▸ Directions
From the line that holds "TOF1 pin SCL: D1 -> D5" to the end of the records, reproduce every line exactly. No pictures.

▸ Data for processing
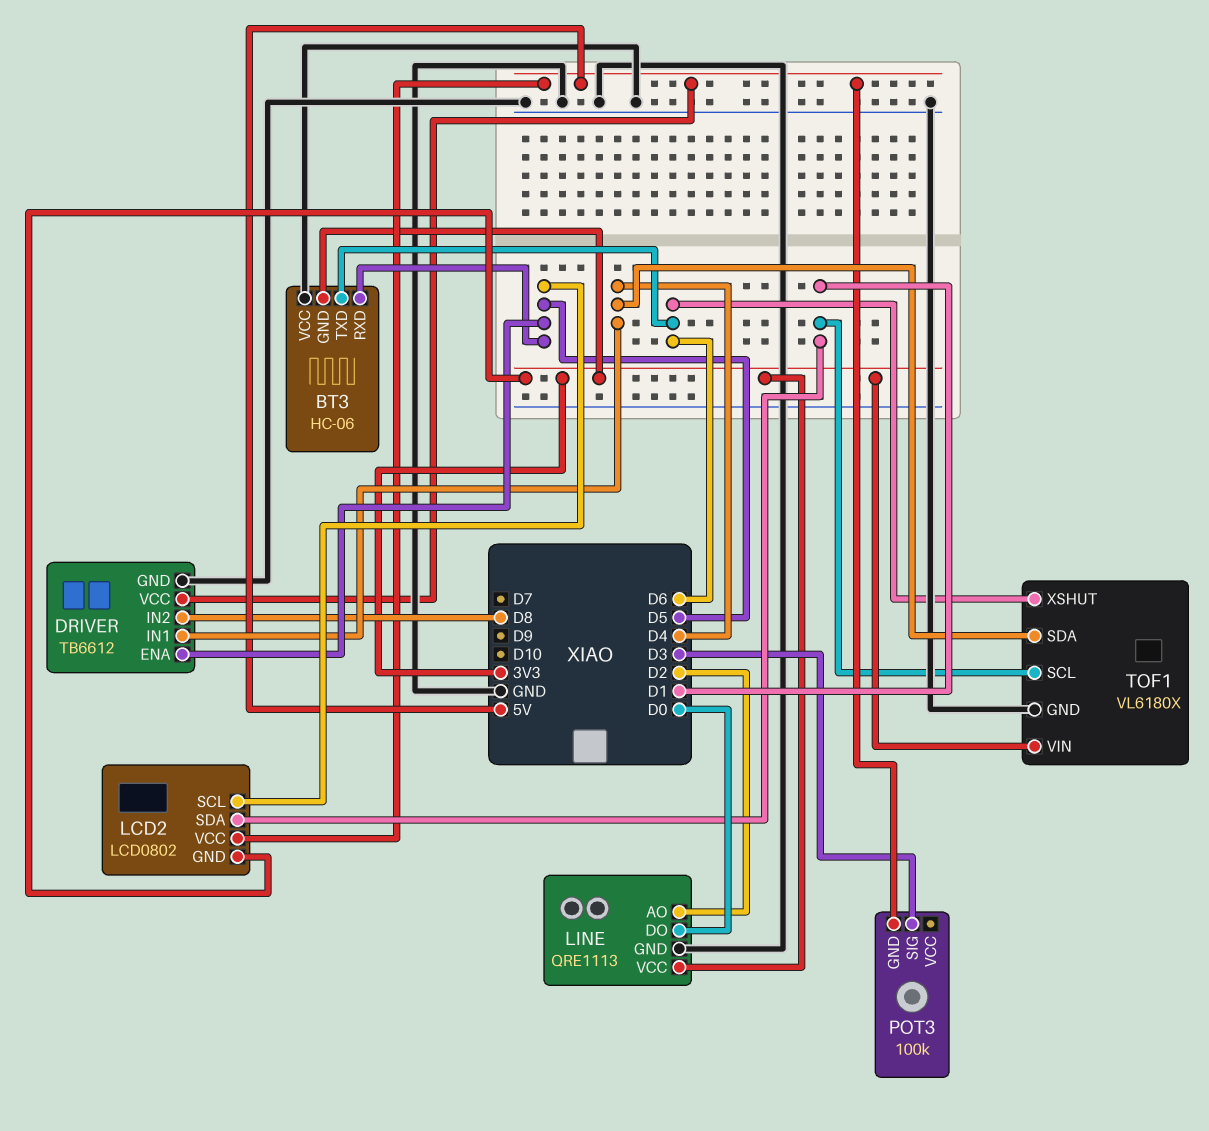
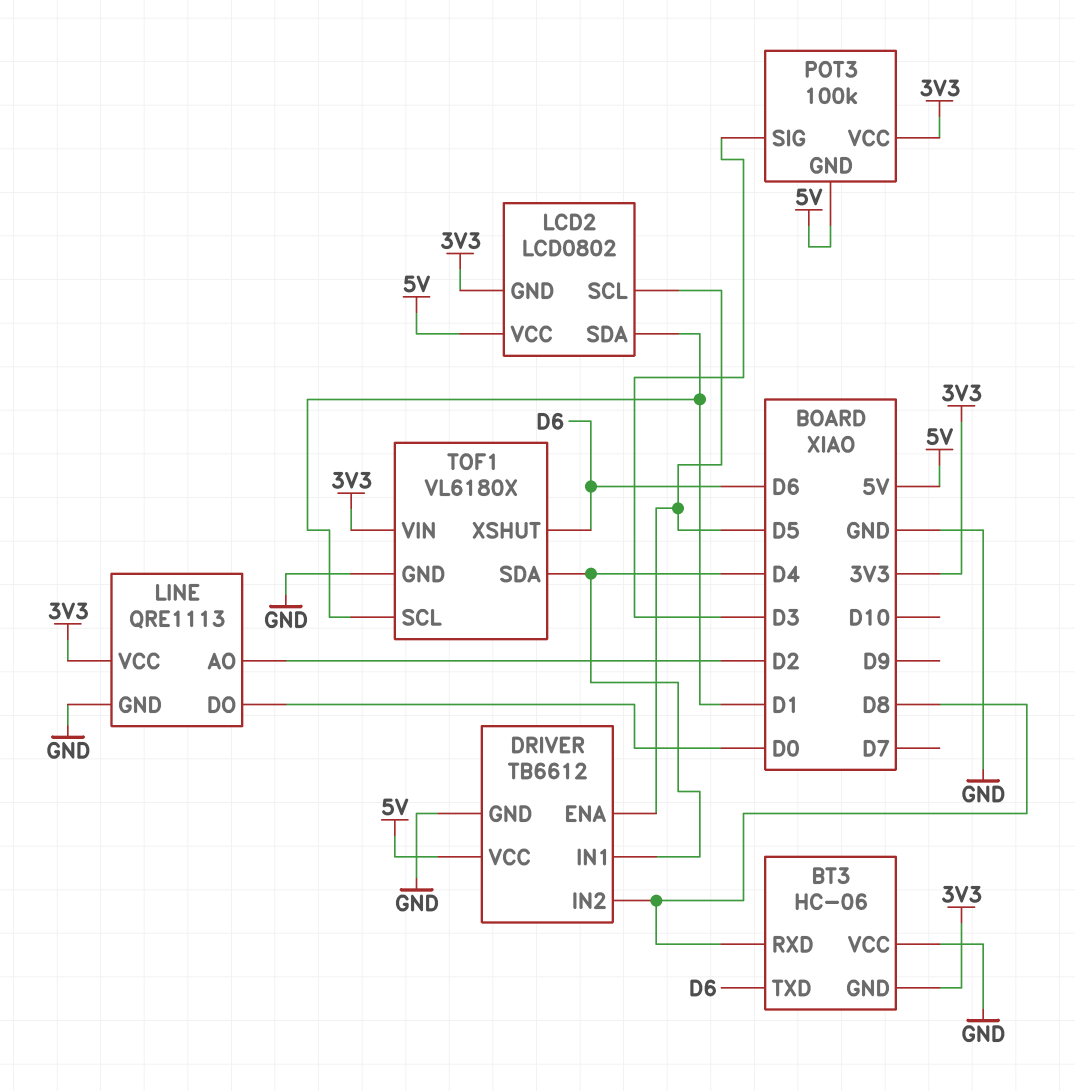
BT3 pin RXD: D5 -> D8
POT3 pin VCC: none -> 3V3

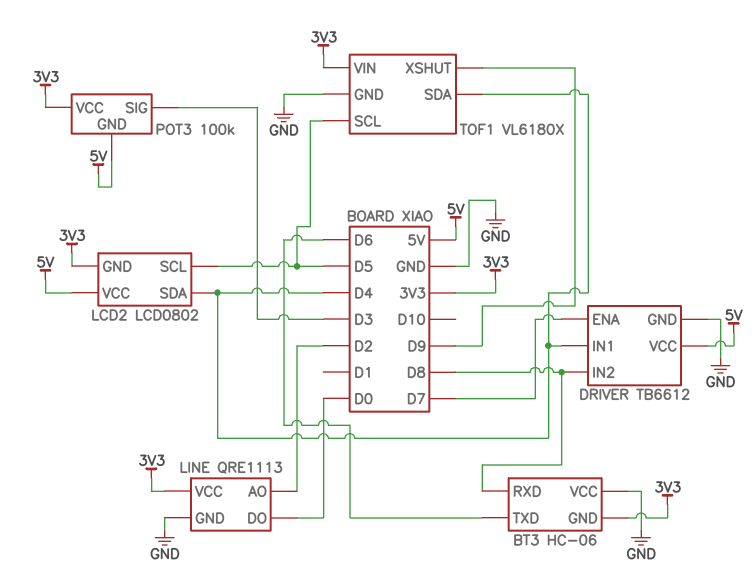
DRIVER pin ENA: D5 -> D7
LCD2 pin SDA: D1 -> D4
TOF1 pin SCL: D1 -> D5
TOF1 pin XSHUT: D6 -> D9

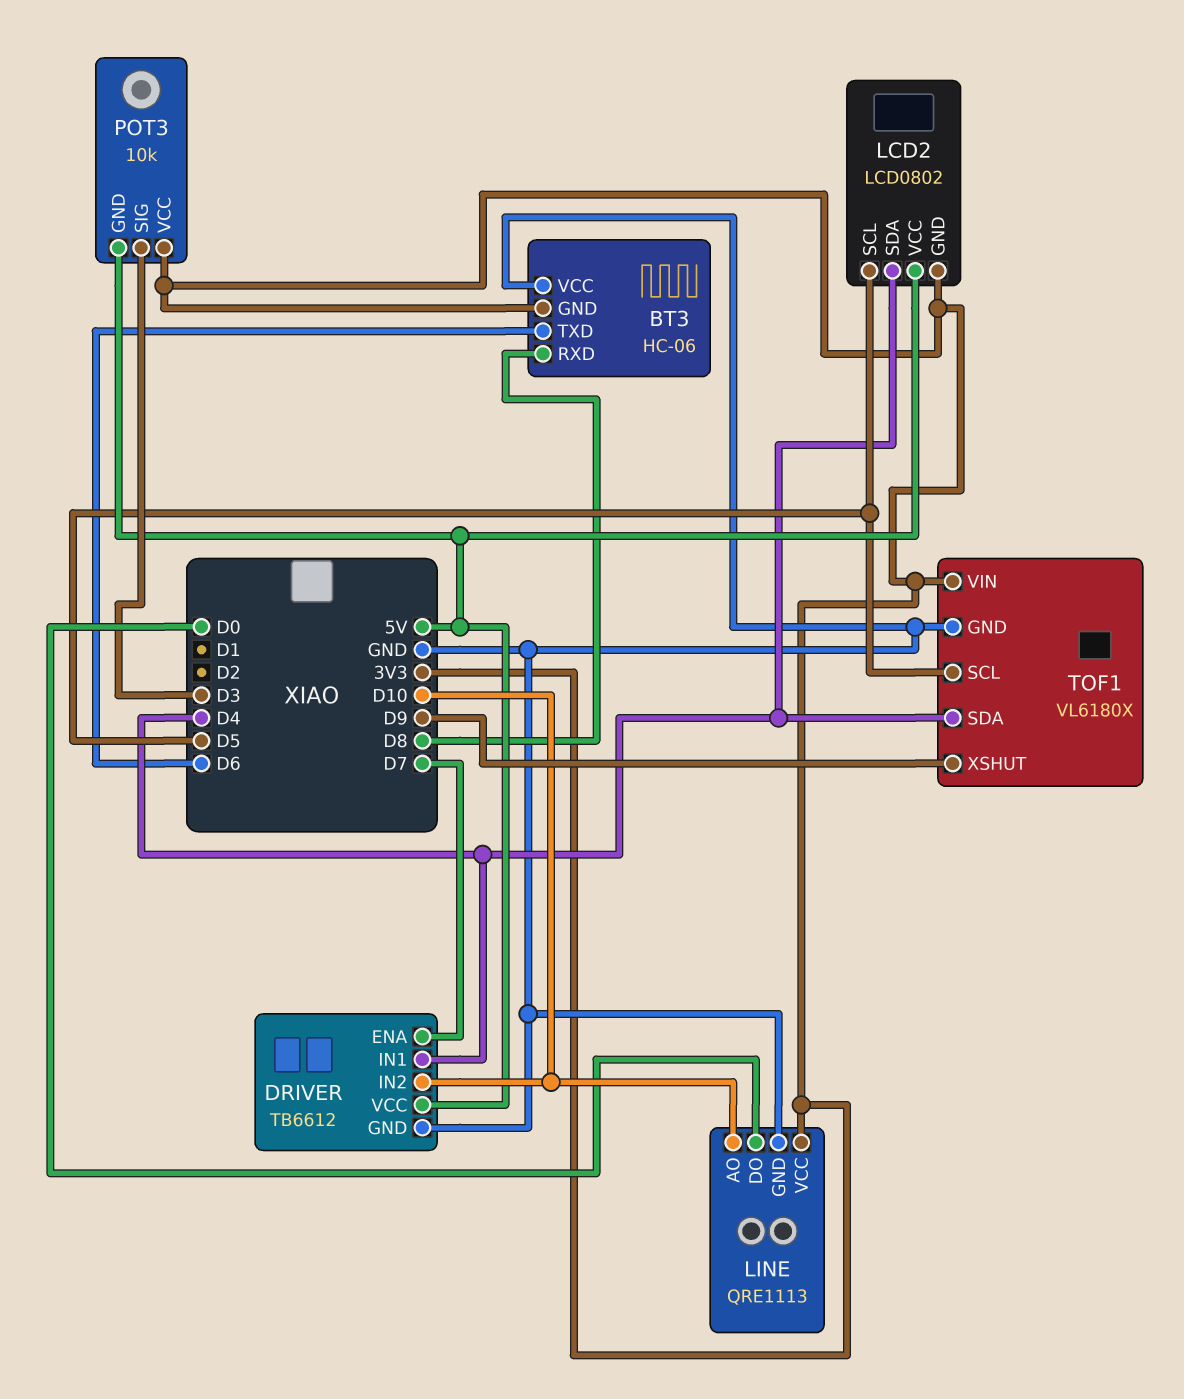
DRIVER pin IN2: D8 -> D10
LINE pin AO: D2 -> D10
POT3: 100k -> 10k

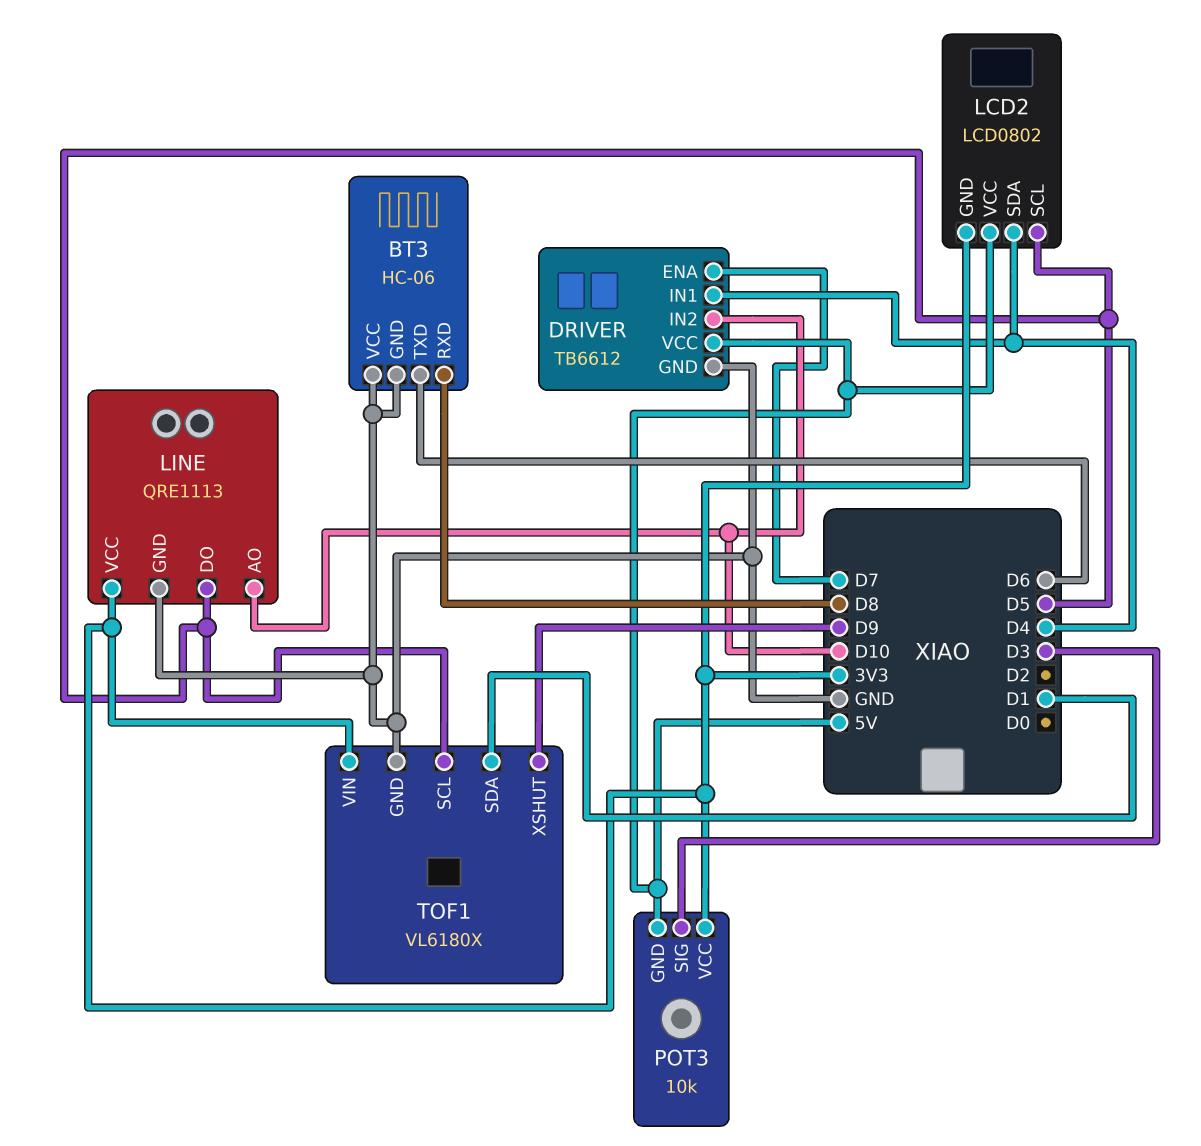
BT3 pin GND: 3V3 -> GND
LINE pin DO: D0 -> D5
TOF1 pin SDA: D4 -> D1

▸ Exercise output
TOF1 pin SCL: D1 -> D5
TOF1 pin XSHUT: D6 -> D9

DRIVER pin IN2: D8 -> D10
LINE pin AO: D2 -> D10
POT3: 100k -> 10k

BT3 pin GND: 3V3 -> GND
LINE pin DO: D0 -> D5
TOF1 pin SDA: D4 -> D1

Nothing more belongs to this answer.